### ACTION ITEM
For the records below, reproduce exactly the line that contains "(540, 367) = (302, 318): red key -> pink key" and all subsequent lines, with nothing left out and nothing added.
(Beginning of DATA FOR THIS EXERCISE)
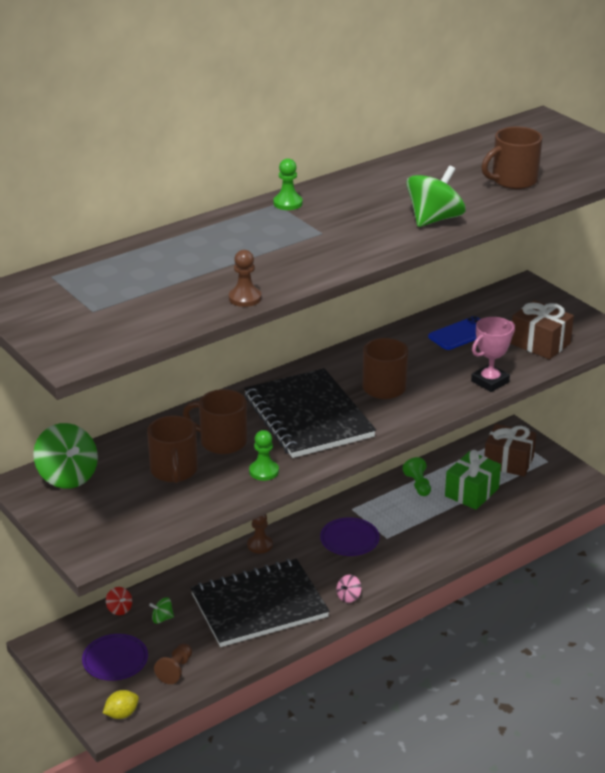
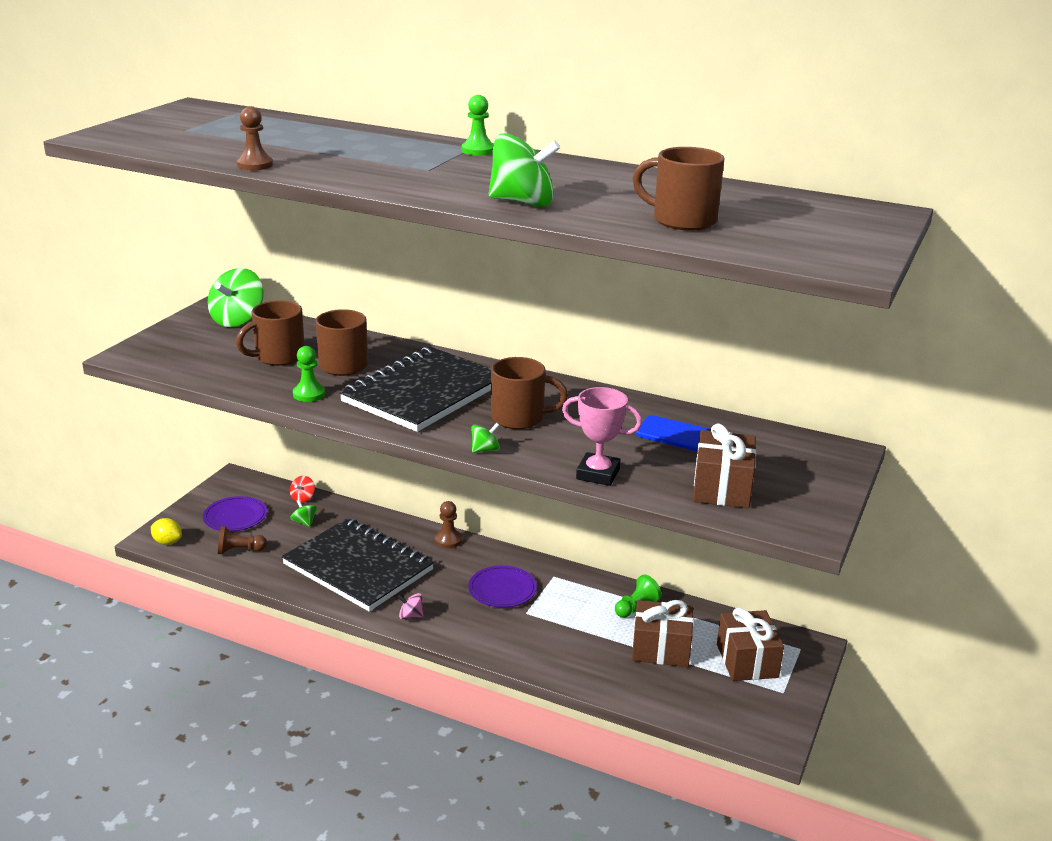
camera: 60 degrees right, 5 degrees down
(422, 415) = (485, 450): none -> green spinning top
(471, 492) = (661, 649): green gift -> brown gift

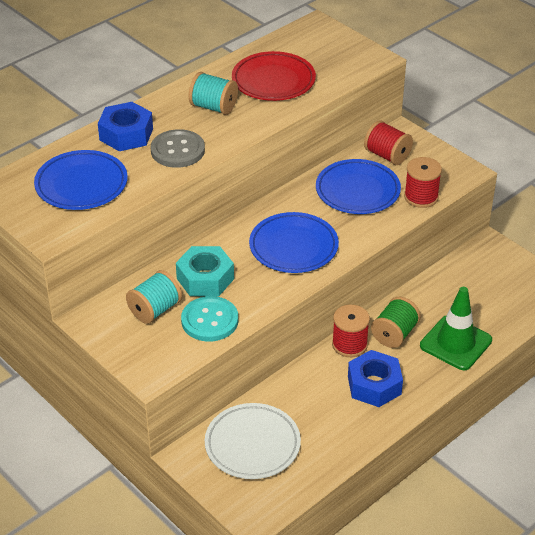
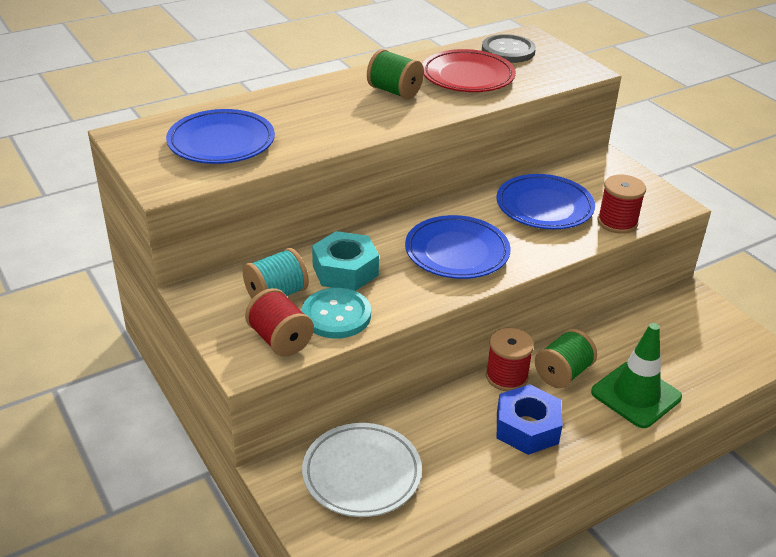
camera: 10 degrees right, 5 degrees down
(126, 134) = (290, 104): blue nut -> none
(177, 150) = (341, 125): grey button -> grey button (508, 51)
(213, 107) = (394, 91): turquoise spool -> green spool
(387, 155) = (585, 178): red spool -> red spool (280, 340)

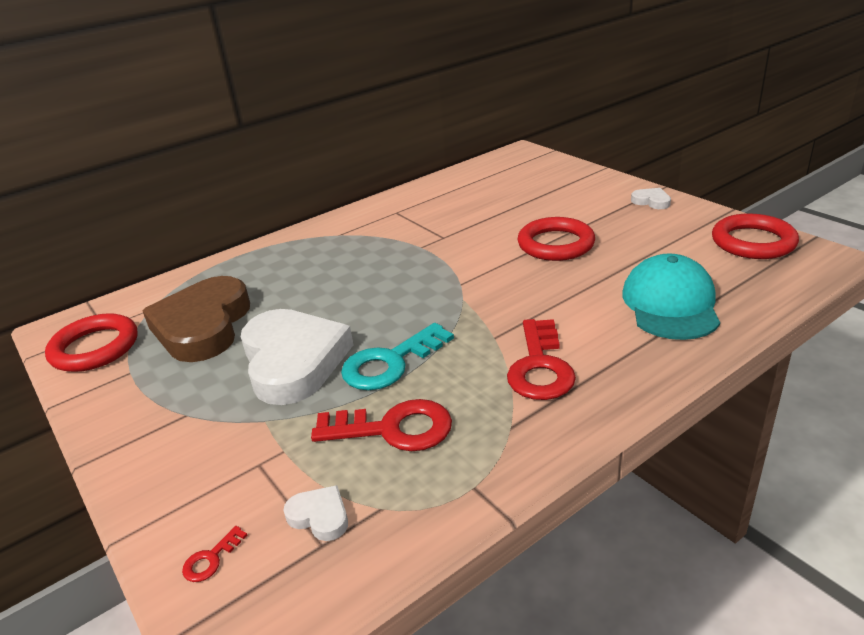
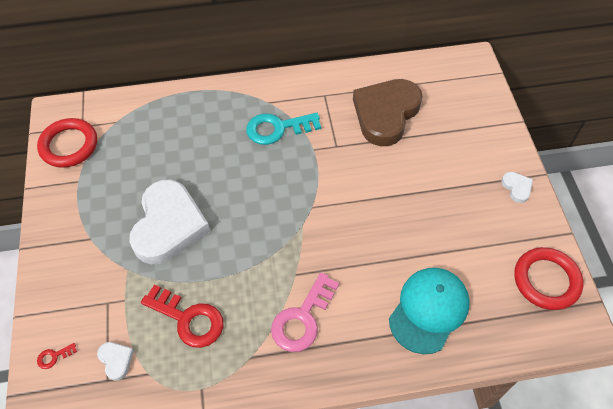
camera: 25 degrees right, 25 degrees up
(203, 326) = (136, 159): brown heart -> brown heart (386, 114)
(390, 363) = (220, 261): turquoise key -> turquoise key (277, 129)
(540, 367) = (302, 318): red key -> pink key
(555, 244) = (405, 200): red ring -> none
(End of DATA FOR THIS EXERCISE)
### EXERCISE SOLUTION
(540, 367) = (302, 318): red key -> pink key
(555, 244) = (405, 200): red ring -> none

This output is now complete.